#### HOW TO COMPLETE THIS TASK
Copy the listing below letter for letter, passing over each picture.

---------- RECORDS SHOWN ----------

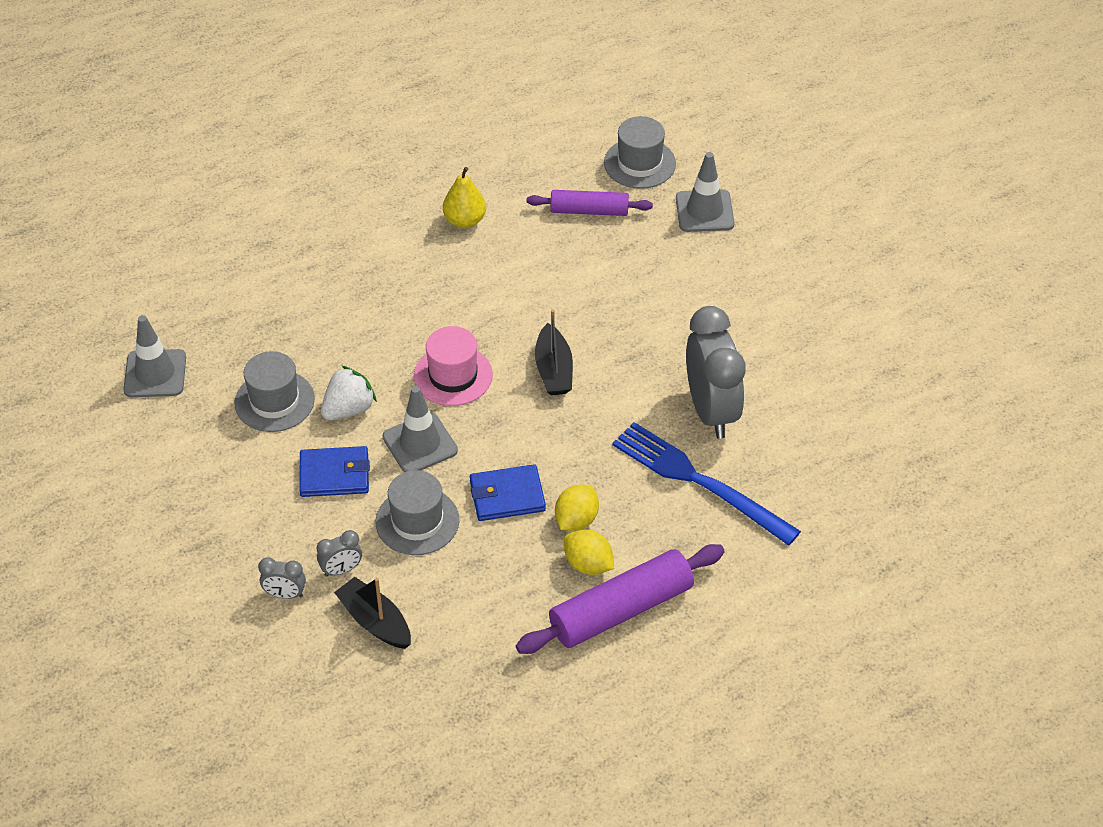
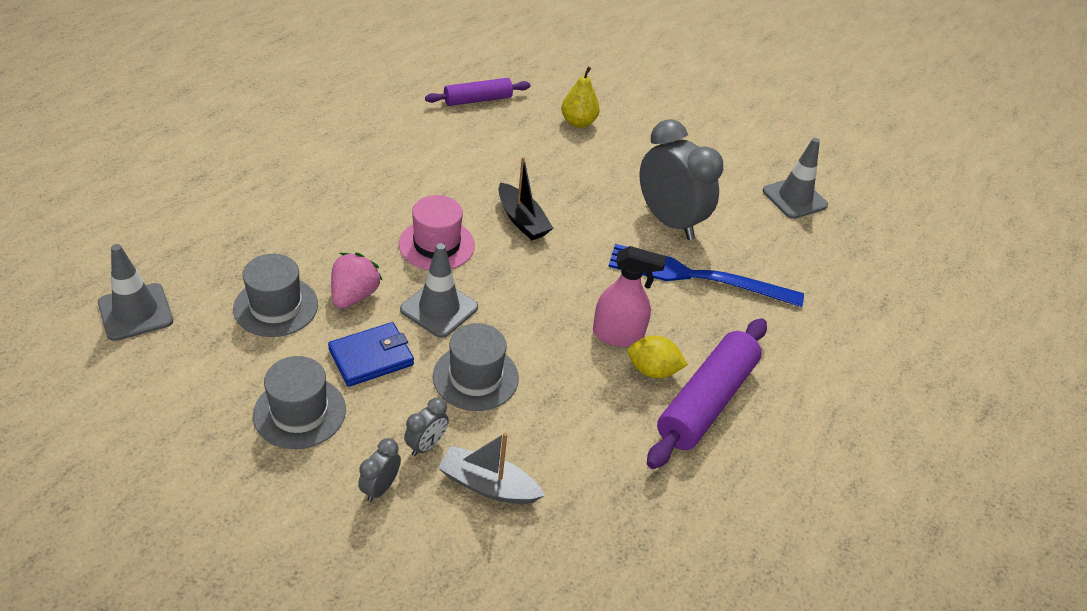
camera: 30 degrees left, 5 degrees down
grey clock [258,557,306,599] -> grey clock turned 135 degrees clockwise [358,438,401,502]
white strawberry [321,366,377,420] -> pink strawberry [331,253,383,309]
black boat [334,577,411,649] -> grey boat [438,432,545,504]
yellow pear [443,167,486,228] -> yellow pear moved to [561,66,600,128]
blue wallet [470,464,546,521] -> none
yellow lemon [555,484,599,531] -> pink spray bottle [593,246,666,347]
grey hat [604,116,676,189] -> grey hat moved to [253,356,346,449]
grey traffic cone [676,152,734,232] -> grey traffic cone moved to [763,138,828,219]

----------

#### WRITTEN REPLY
camera: 30 degrees left, 5 degrees down
grey clock [258,557,306,599] -> grey clock turned 135 degrees clockwise [358,438,401,502]
white strawberry [321,366,377,420] -> pink strawberry [331,253,383,309]
black boat [334,577,411,649] -> grey boat [438,432,545,504]
yellow pear [443,167,486,228] -> yellow pear moved to [561,66,600,128]
blue wallet [470,464,546,521] -> none
yellow lemon [555,484,599,531] -> pink spray bottle [593,246,666,347]
grey hat [604,116,676,189] -> grey hat moved to [253,356,346,449]
grey traffic cone [676,152,734,232] -> grey traffic cone moved to [763,138,828,219]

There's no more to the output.